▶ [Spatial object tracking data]
+++

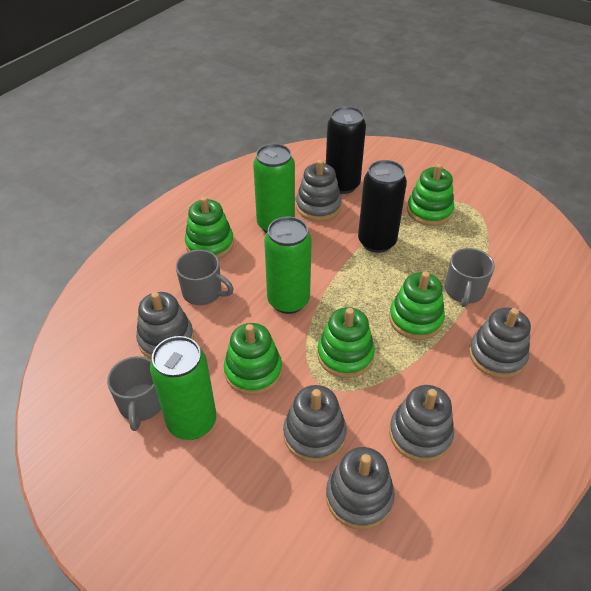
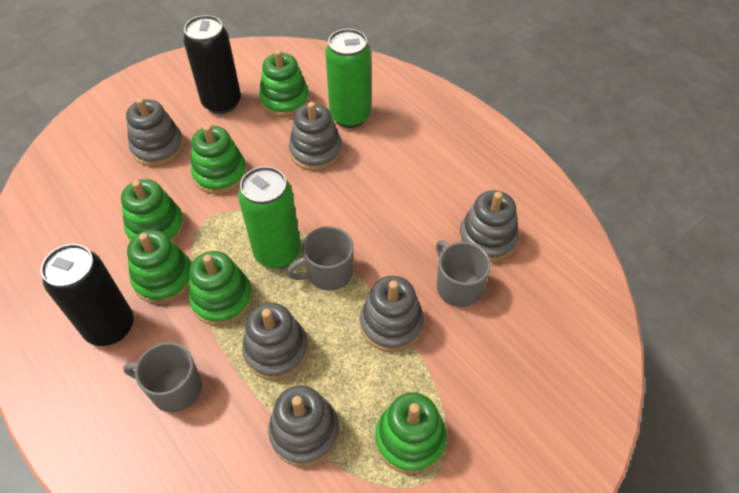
green can: 3 -> 2
green stacking toy: 5 -> 6

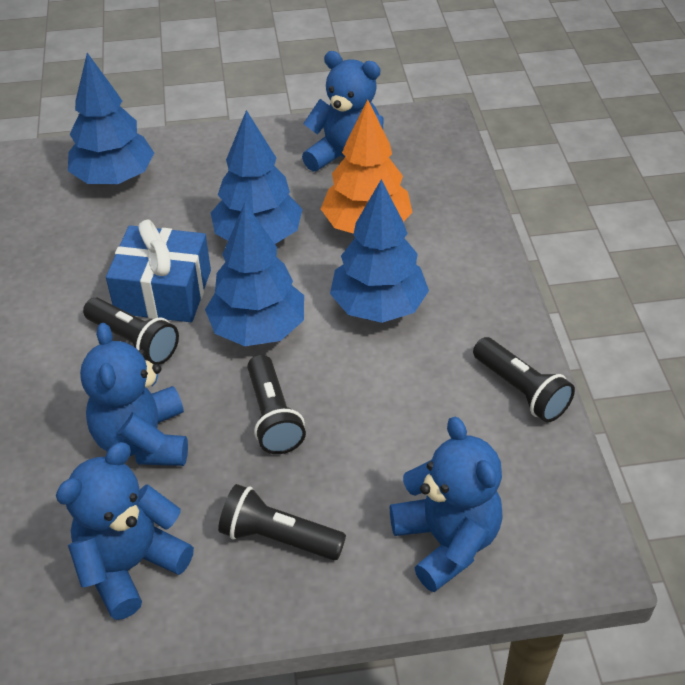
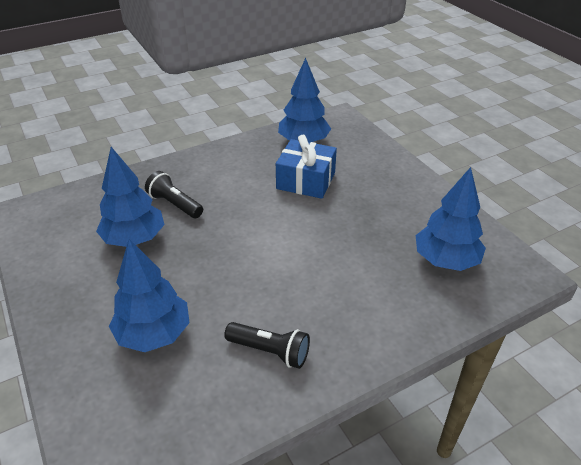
black flashlight: 4 -> 2
blue teddy bear: 4 -> 0
orange tree: 1 -> 0

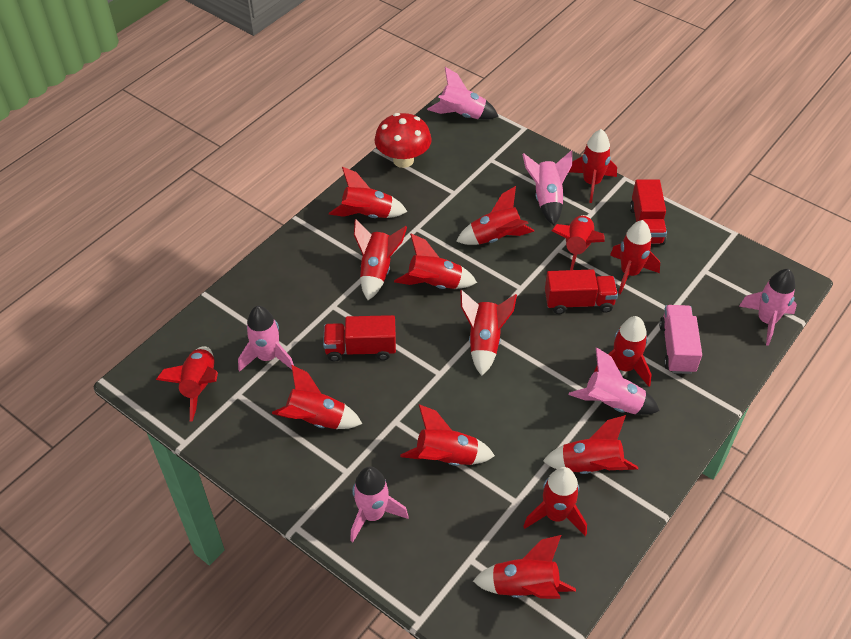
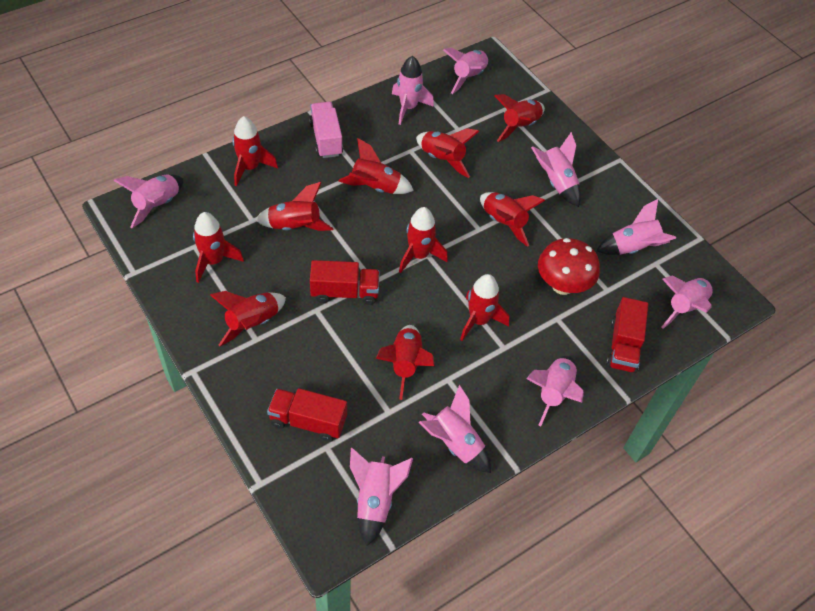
pink rocket: 6 -> 9
red rocket: 15 -> 11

+++

▶ [Your goal] Every record must be copied exactly, with images dropped from the result.

▶ [Your response]
green can: 3 -> 2
green stacking toy: 5 -> 6

black flashlight: 4 -> 2
blue teddy bear: 4 -> 0
orange tree: 1 -> 0

pink rocket: 6 -> 9
red rocket: 15 -> 11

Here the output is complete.